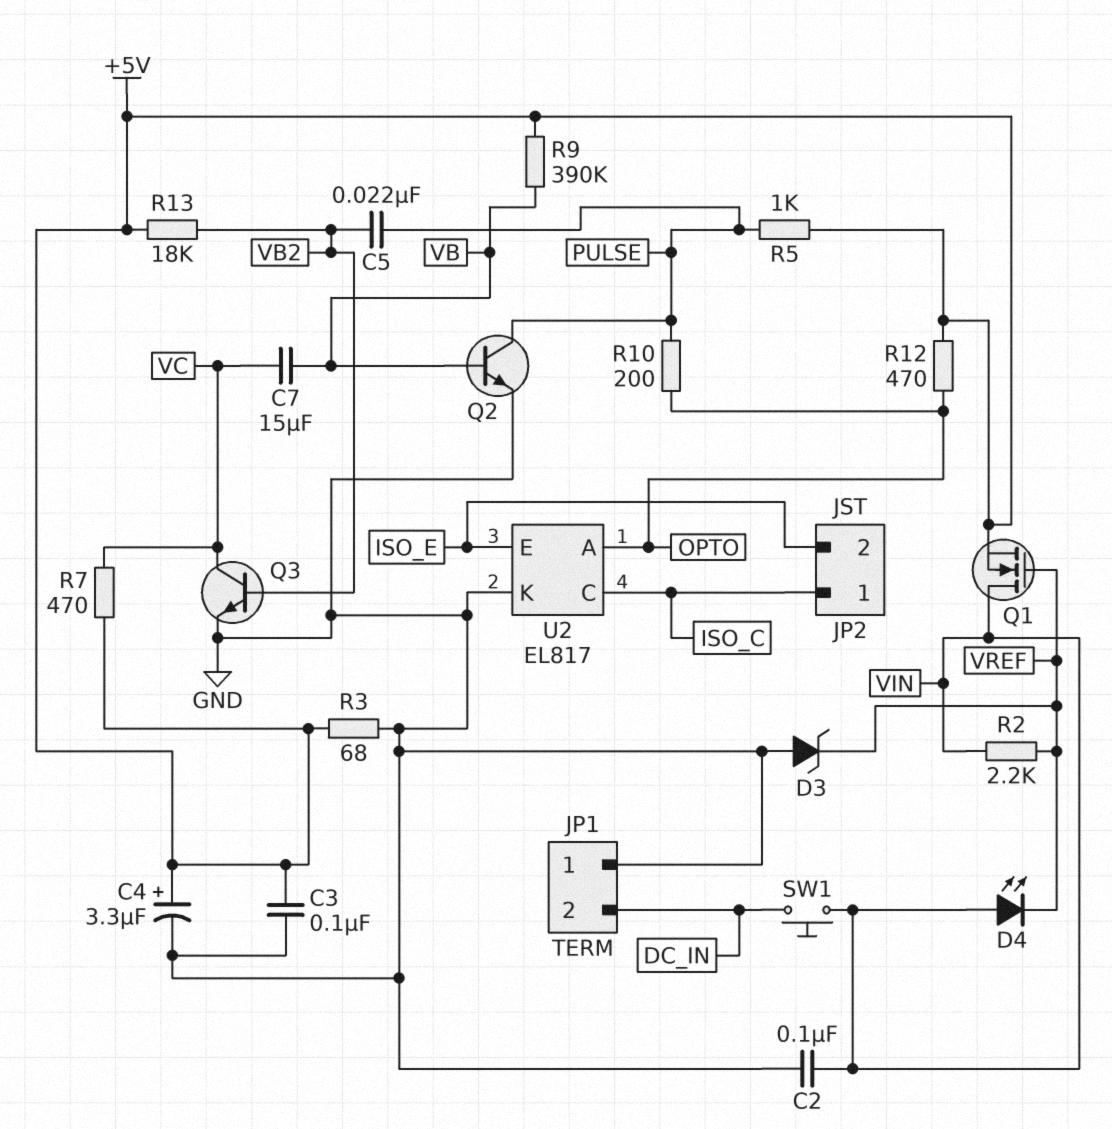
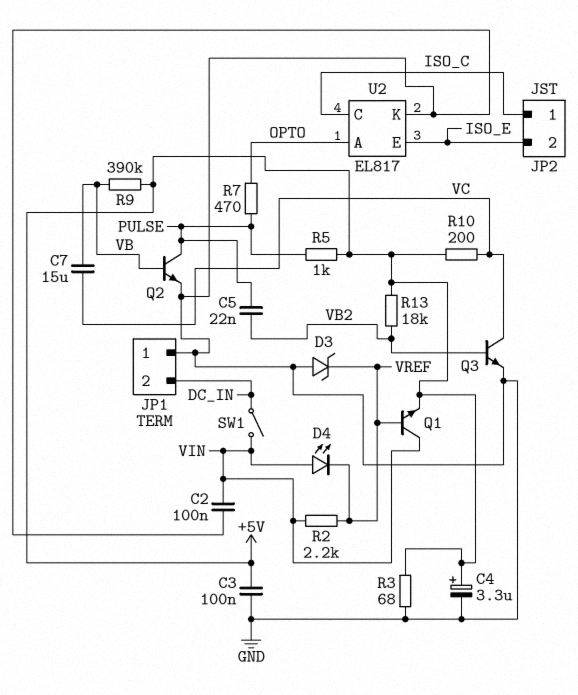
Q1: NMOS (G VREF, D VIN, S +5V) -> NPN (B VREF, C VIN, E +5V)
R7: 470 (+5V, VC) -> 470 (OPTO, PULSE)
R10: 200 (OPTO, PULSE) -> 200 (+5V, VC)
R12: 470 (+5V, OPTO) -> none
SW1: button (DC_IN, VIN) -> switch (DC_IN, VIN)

- - -

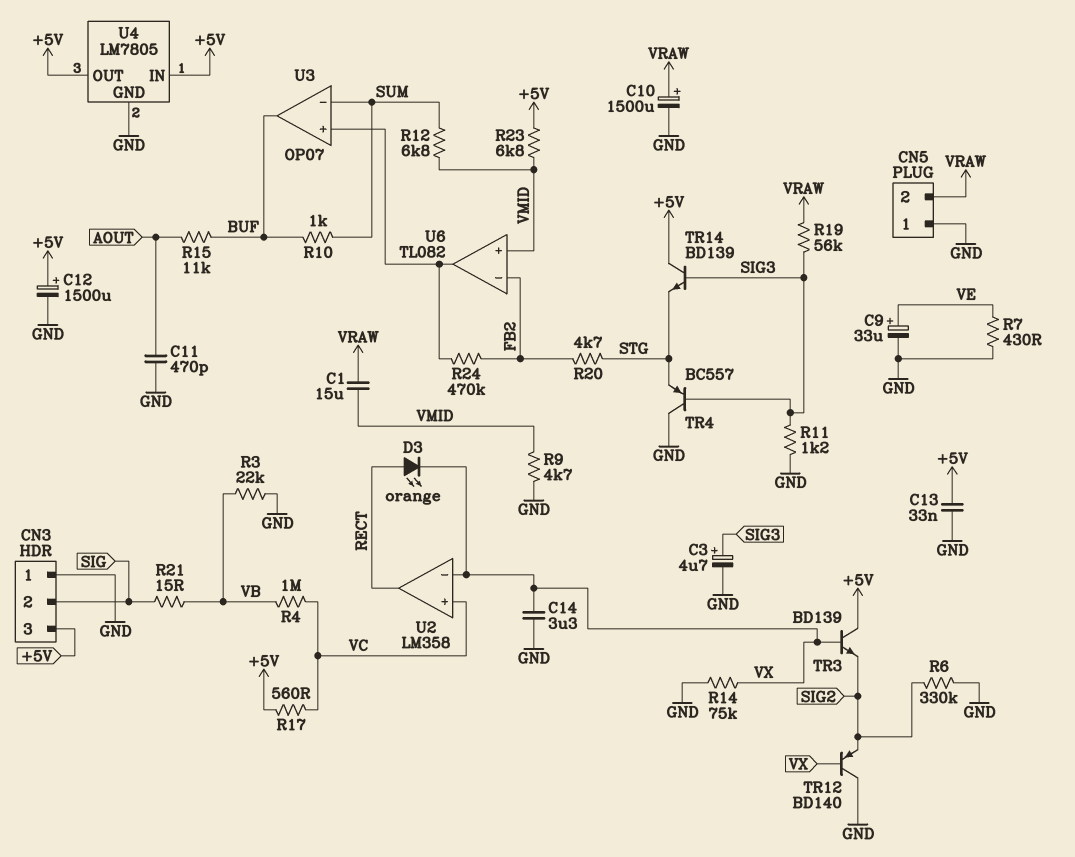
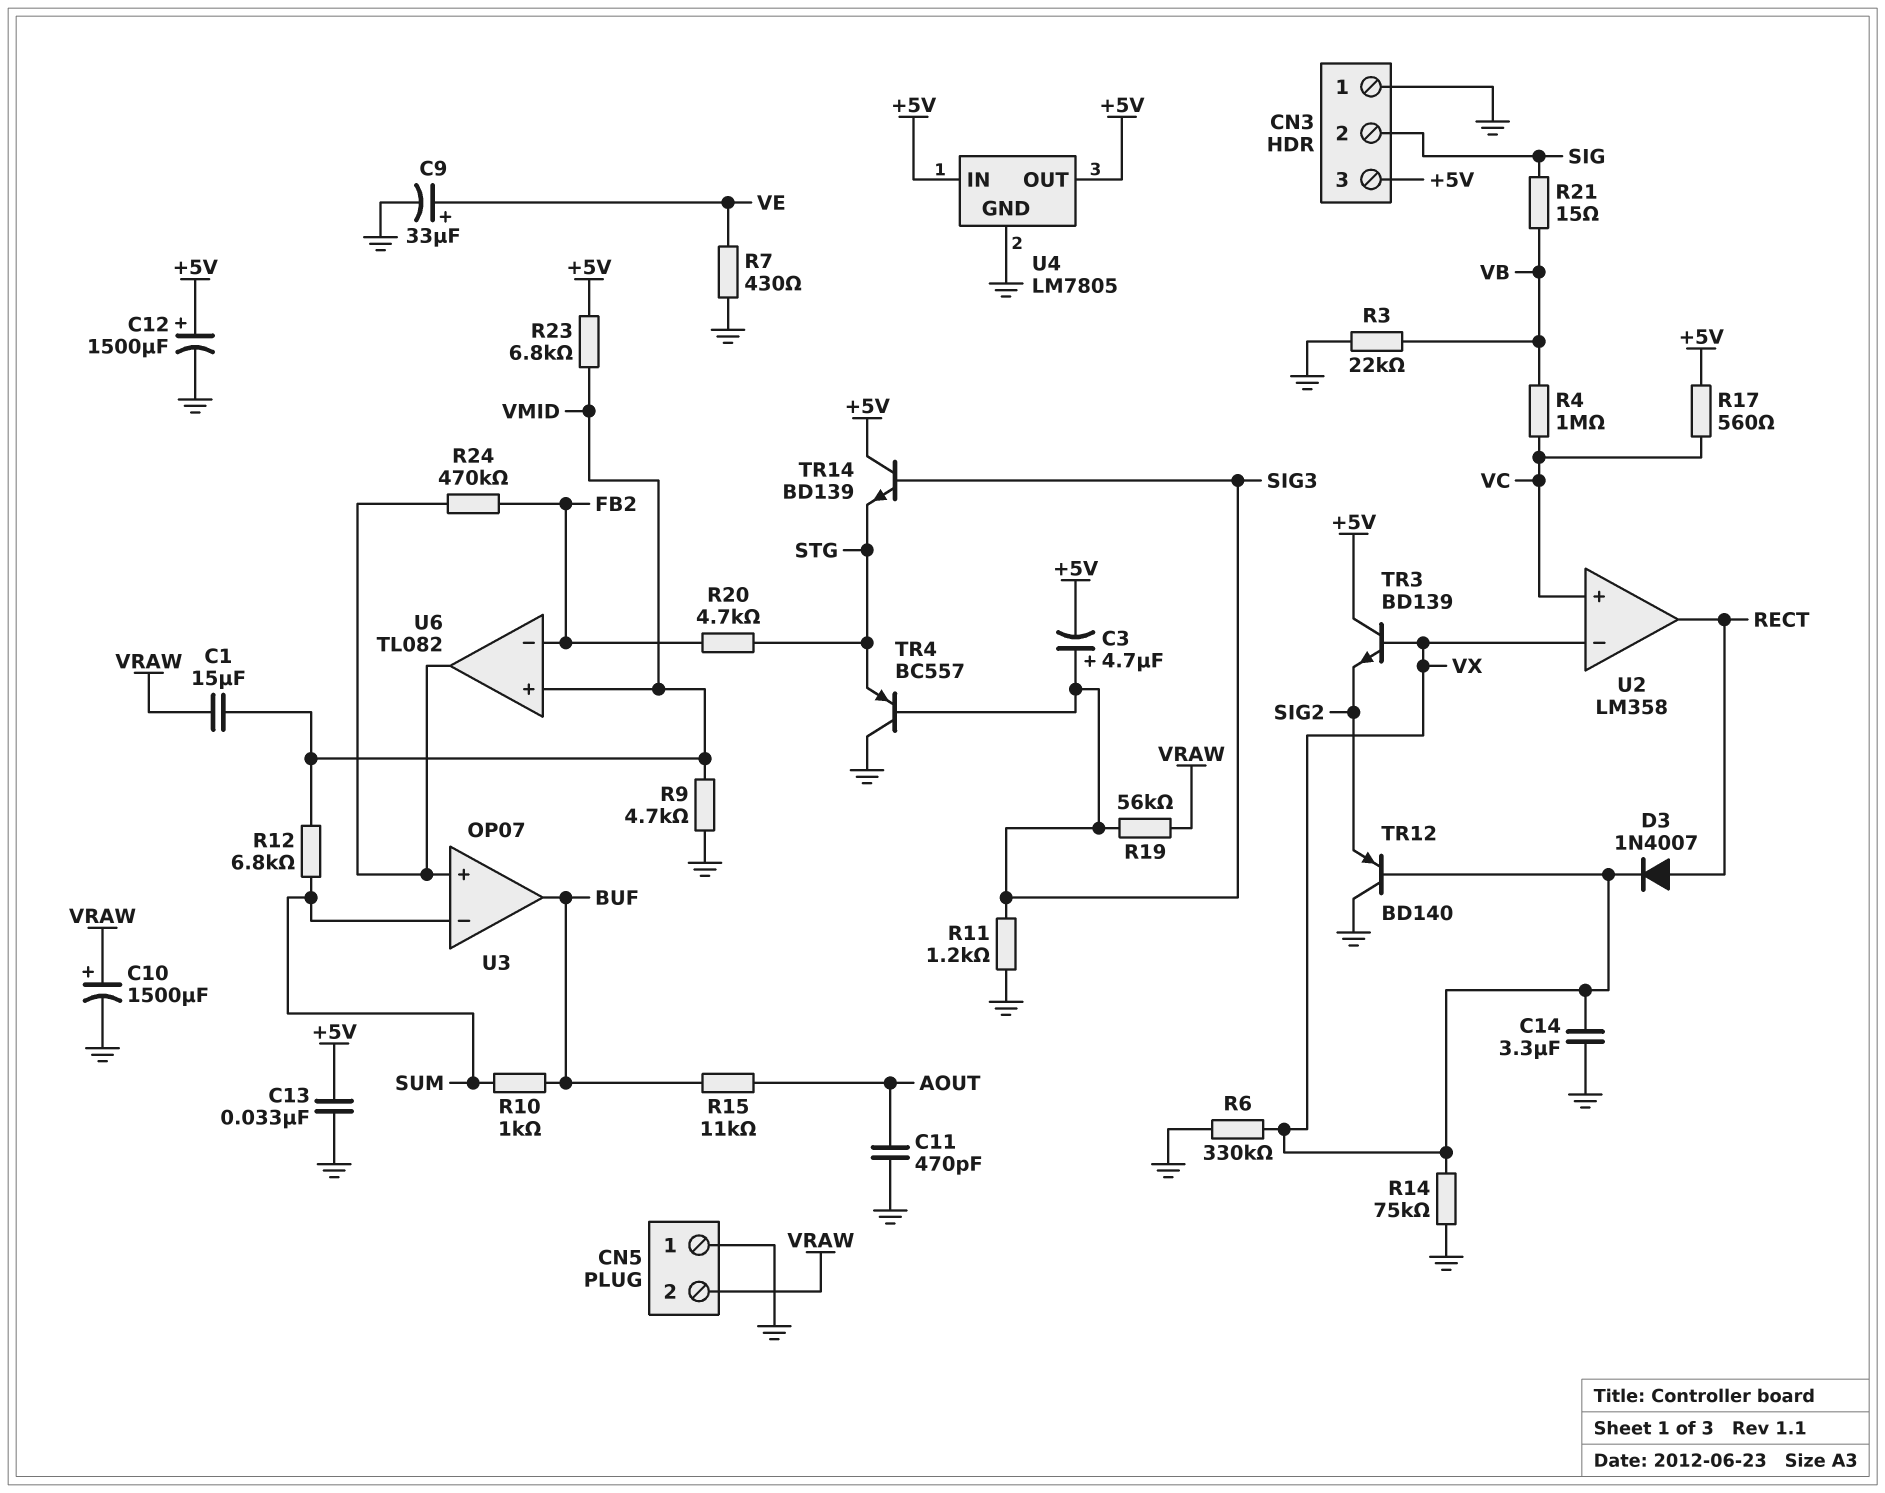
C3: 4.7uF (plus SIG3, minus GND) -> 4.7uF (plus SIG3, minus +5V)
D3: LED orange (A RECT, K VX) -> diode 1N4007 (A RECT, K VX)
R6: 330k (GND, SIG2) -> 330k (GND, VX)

- - -

## REQUIRED WORK
Given the records above, return exactly the lines starting at the line containing "Q1: NMOS (G" and ending at the line containing "SW1: button (DC_IN, VIN)", including both.

## THE COMPLETED TASK
Q1: NMOS (G VREF, D VIN, S +5V) -> NPN (B VREF, C VIN, E +5V)
R7: 470 (+5V, VC) -> 470 (OPTO, PULSE)
R10: 200 (OPTO, PULSE) -> 200 (+5V, VC)
R12: 470 (+5V, OPTO) -> none
SW1: button (DC_IN, VIN) -> switch (DC_IN, VIN)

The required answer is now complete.